> _DATASET EXTRACT_
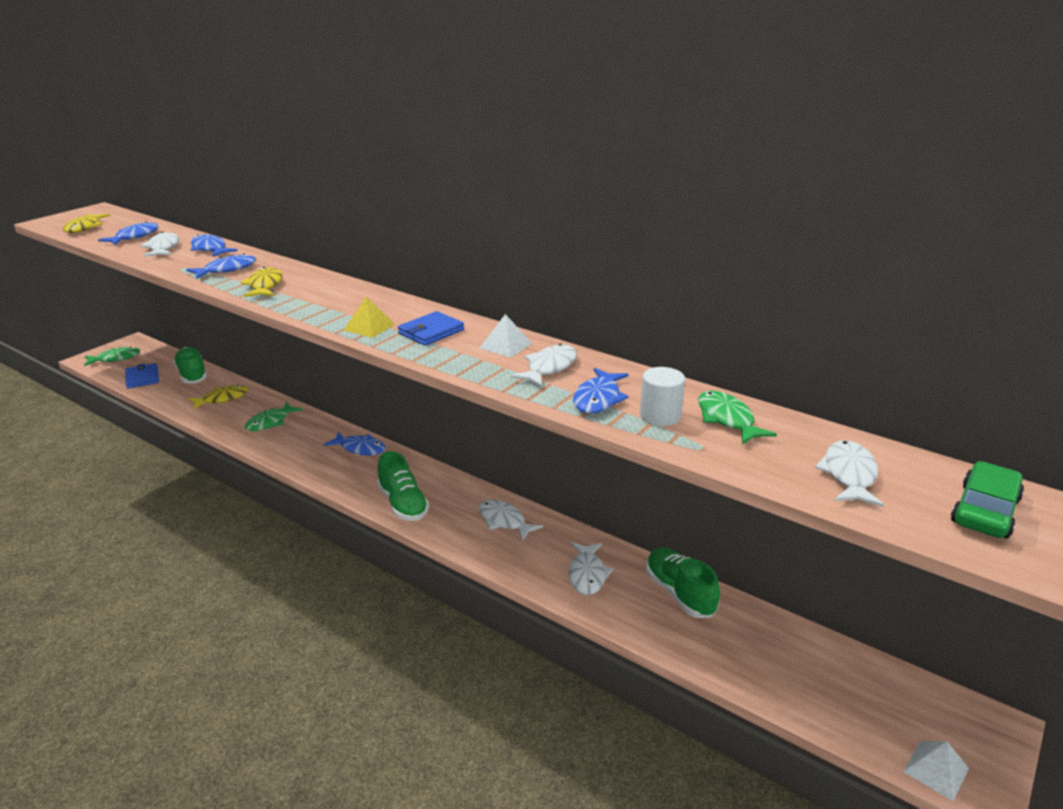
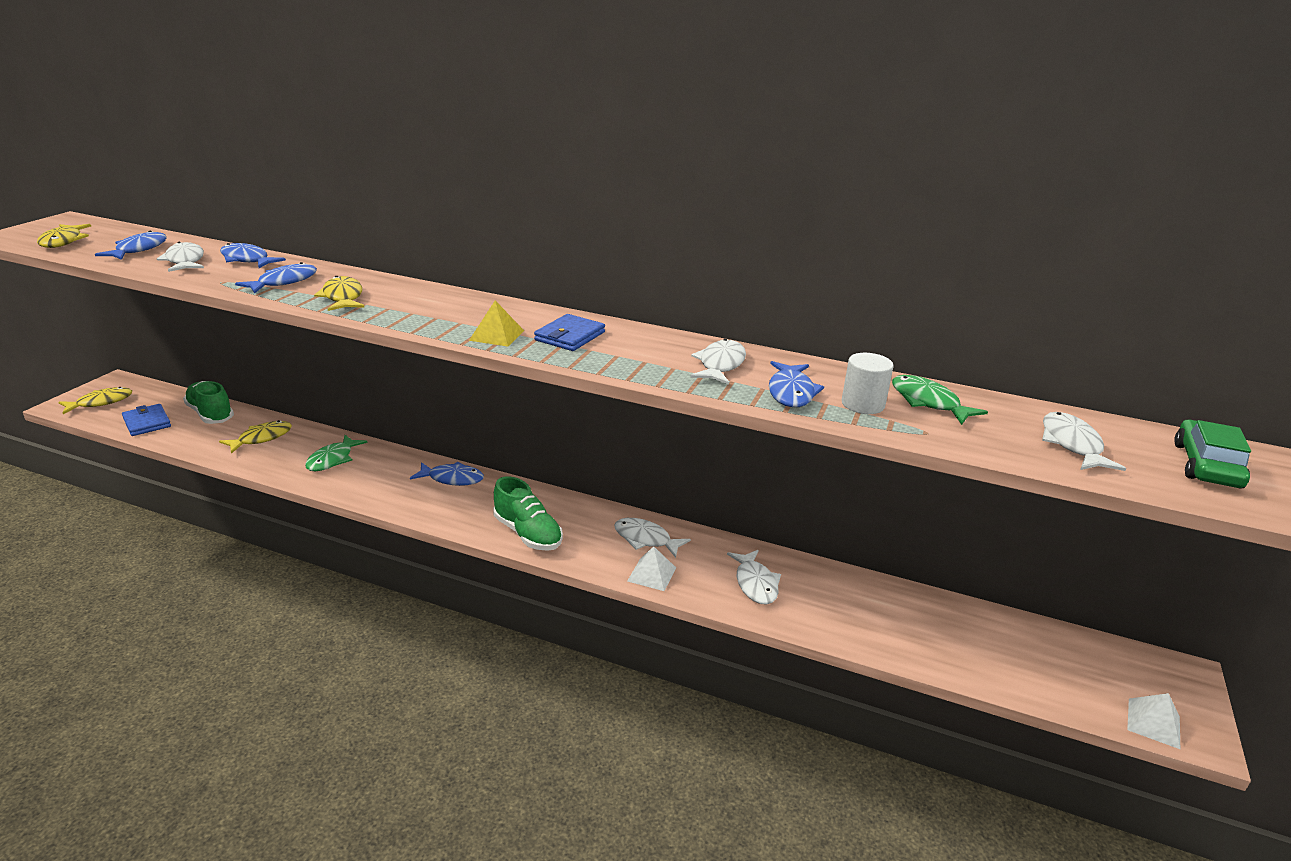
camera: 15 degrees left, 0 degrees up
(115, 358) = (101, 402): green fish -> yellow fish
(505, 345) = (660, 345): white pyramid -> white pyramid (652, 574)
(679, 593) = (853, 590): green shoe -> none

> _WHAT IS EXPECTED_
Only the lines from the one containing "(505, 345) = (660, 345): white" through the end of the material belong in the answer, each restated word for word.

> _EXERCISE ANSWER_
(505, 345) = (660, 345): white pyramid -> white pyramid (652, 574)
(679, 593) = (853, 590): green shoe -> none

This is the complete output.